Exercise goal
Look through the listing below for the word "toothbrush" and copy every line where it occurs.
+ + + + + + +
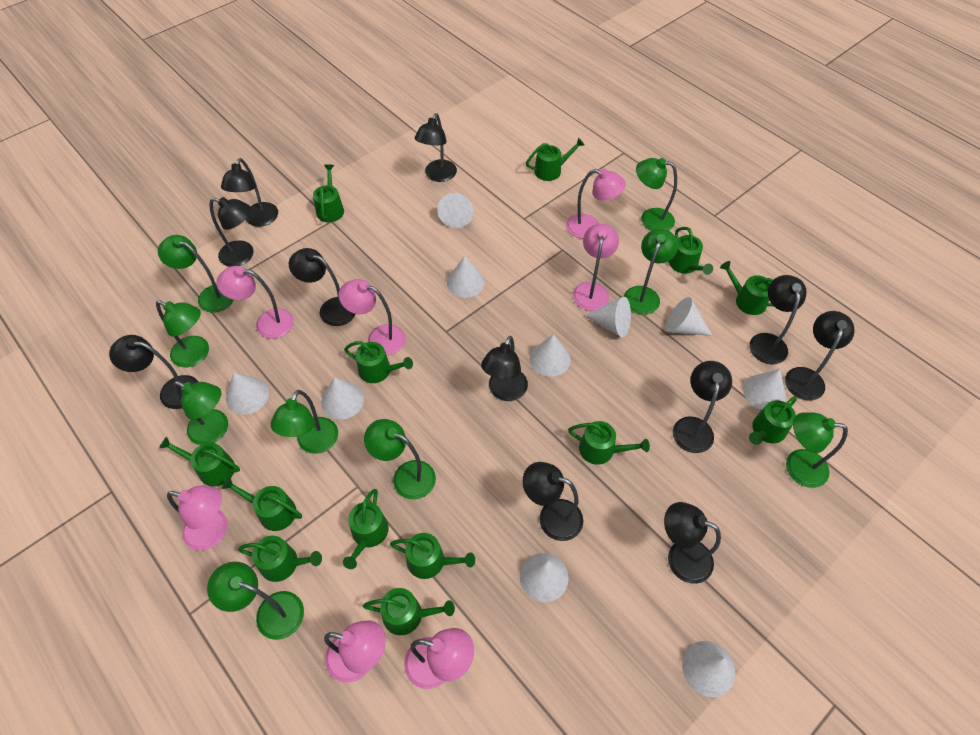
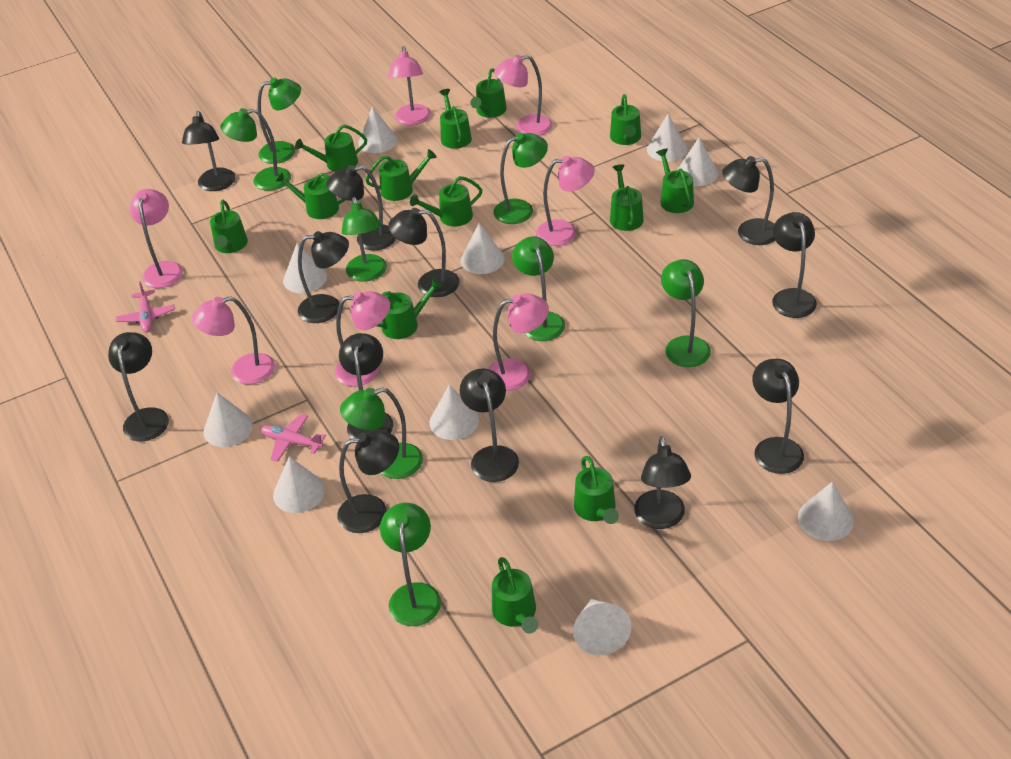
black lamp: 11 -> 12
green lamp: 9 -> 8
pink plane: 0 -> 2

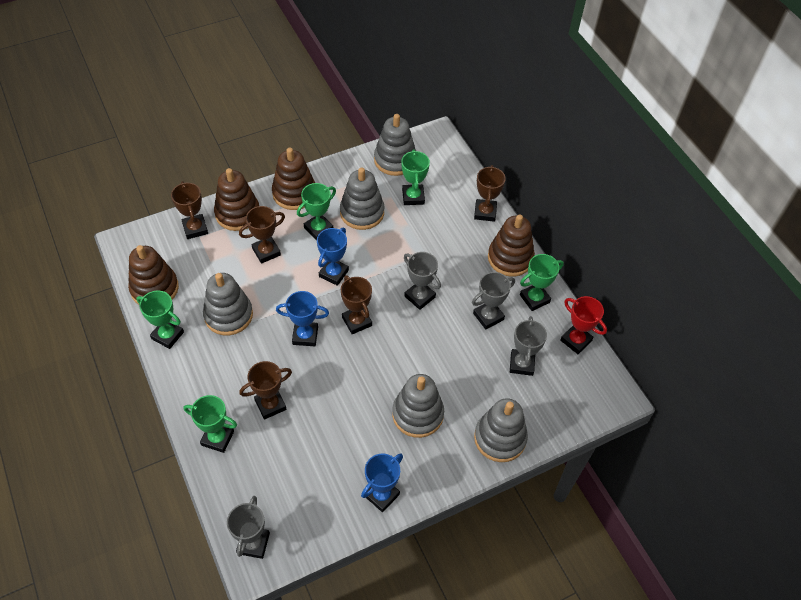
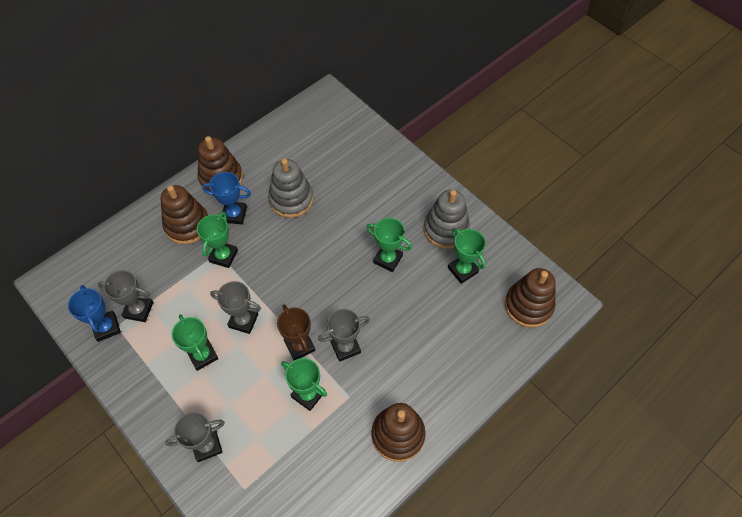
blue trophy: 3 -> 2
brown trophy: 5 -> 1
grey stacking toy: 5 -> 2
red trophy: 1 -> 0

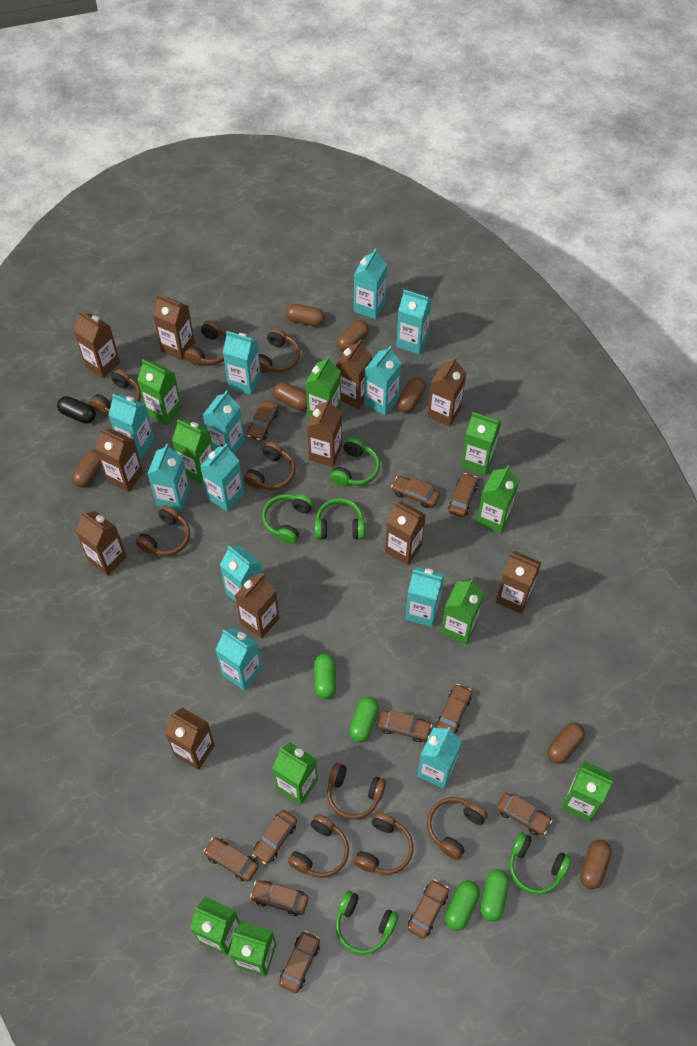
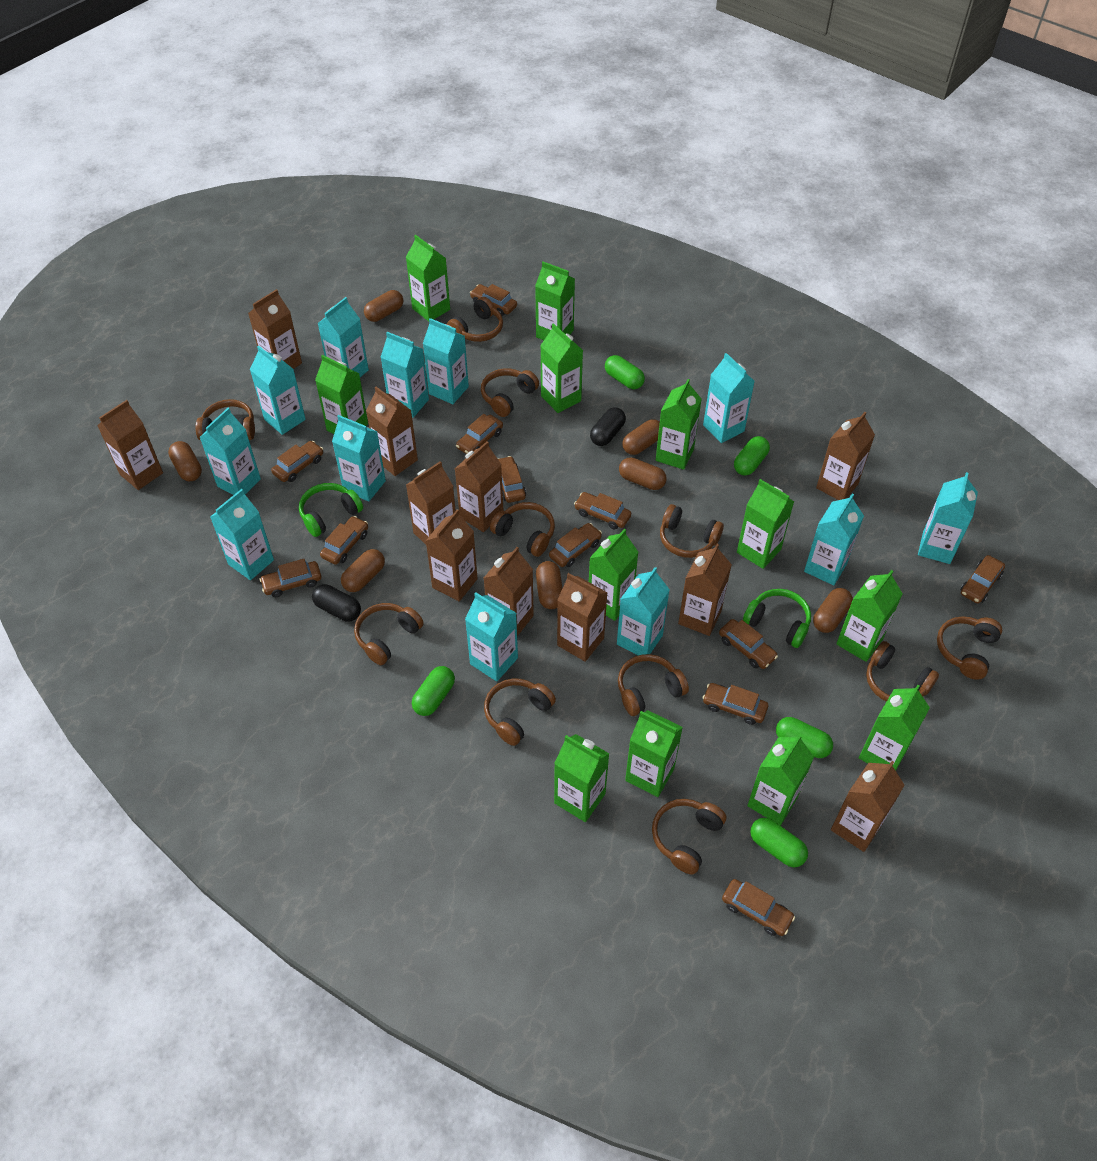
black capsule: 1 -> 2
brown car: 11 -> 12
brown headphones: 9 -> 11
green capsule: 4 -> 5
green carton: 10 -> 12
green headphones: 5 -> 2

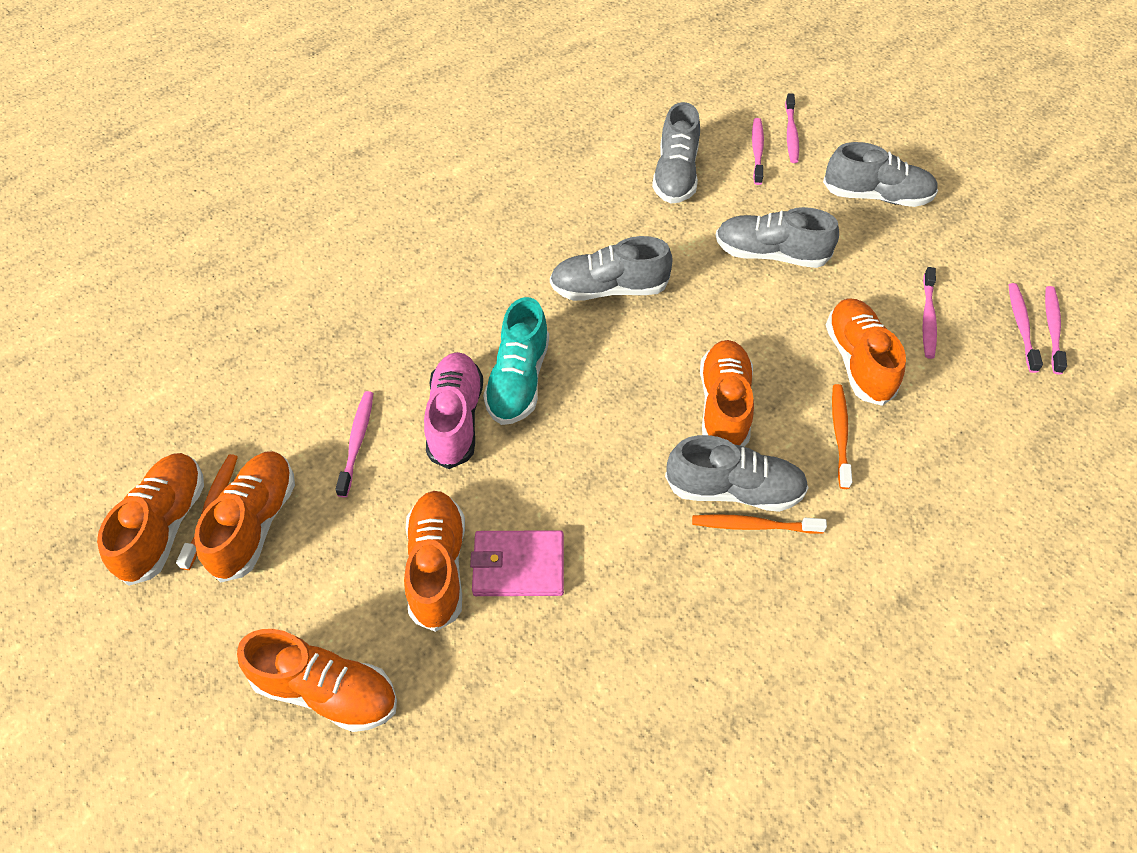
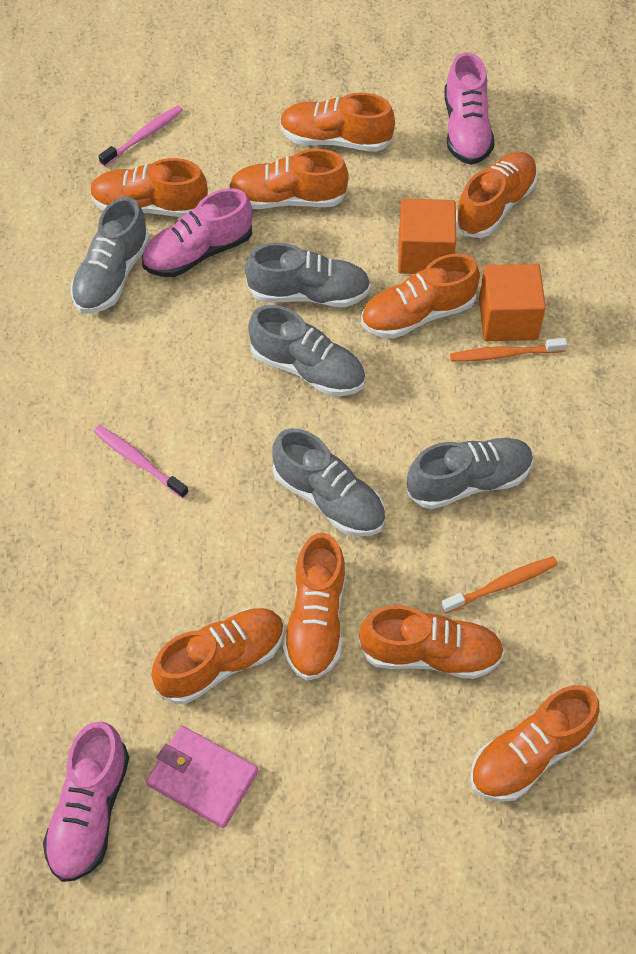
orange cube: 0 -> 2
orange shoe: 6 -> 9
orange toothbrush: 3 -> 2
pink shoe: 1 -> 3
pink toothbrush: 6 -> 2
turquoise shoe: 1 -> 0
+ + + + + + +
Response to this exercise
orange toothbrush: 3 -> 2
pink toothbrush: 6 -> 2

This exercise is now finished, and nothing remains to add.